Image comparison data
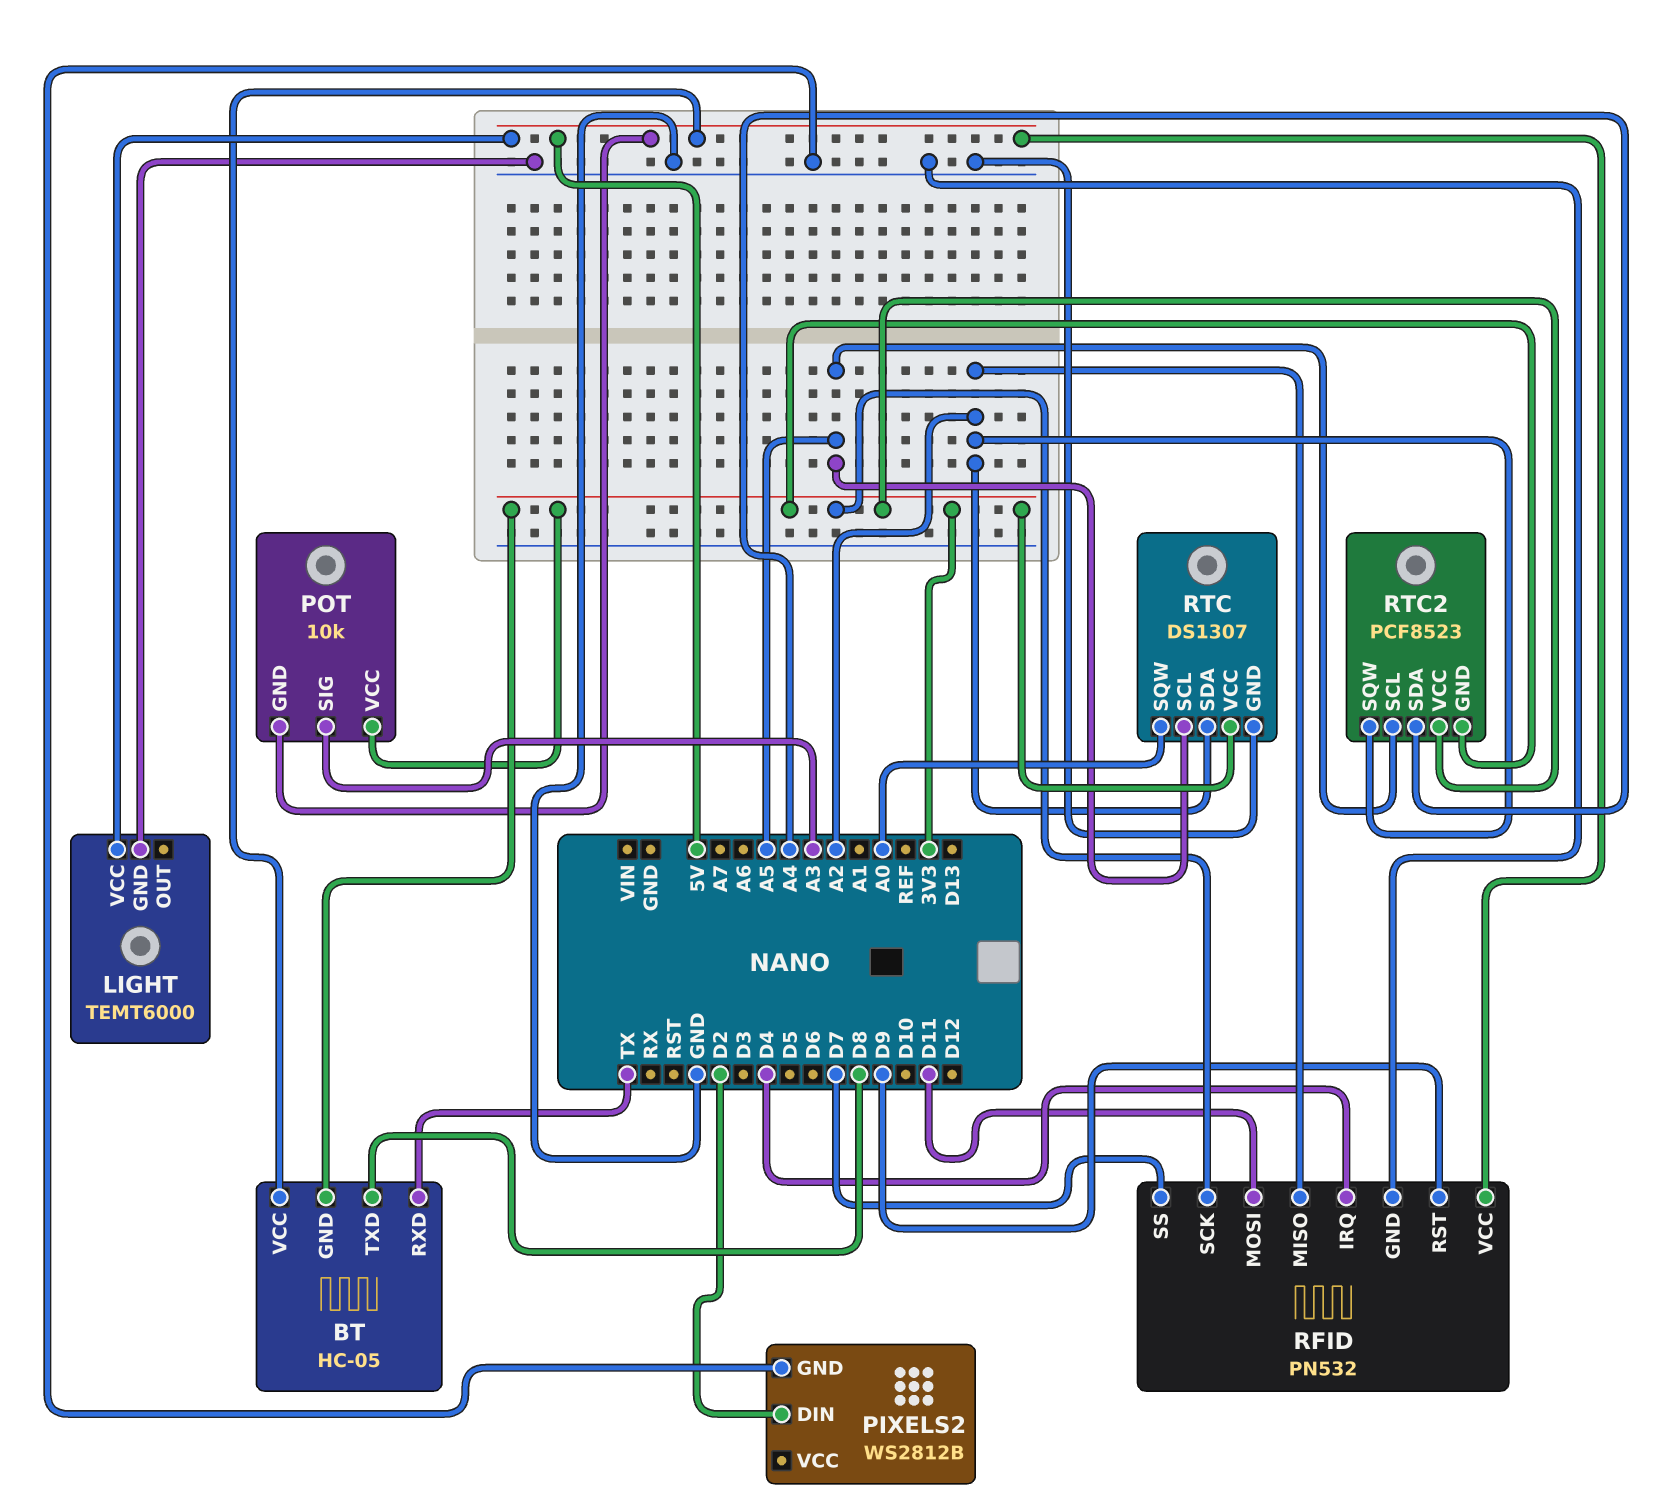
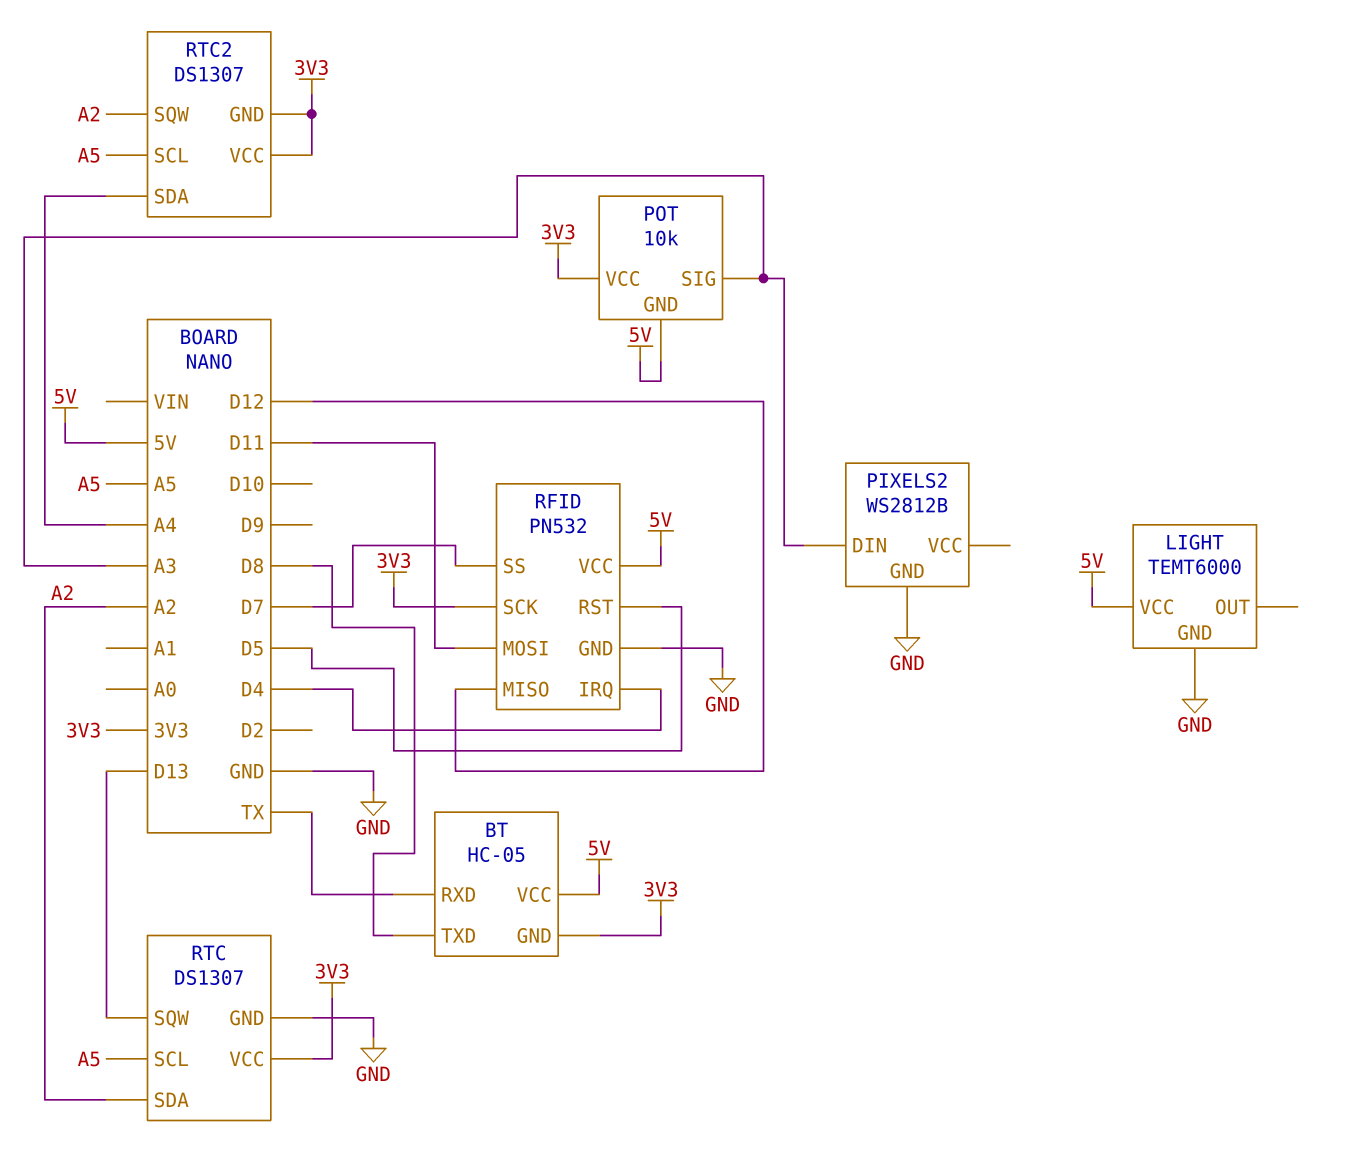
PIXELS2 pin DIN: D2 -> A3
RFID pin MISO: A2 -> D12
RFID pin RST: D9 -> D5
RTC pin SQW: A0 -> D13
RTC2: PCF8523 -> DS1307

> **TASK TO COMPLETE**
Among the records above, find the lines that contain "RFID" and copy every one.

> **PROBLEM SOLUTION**
RFID pin MISO: A2 -> D12
RFID pin RST: D9 -> D5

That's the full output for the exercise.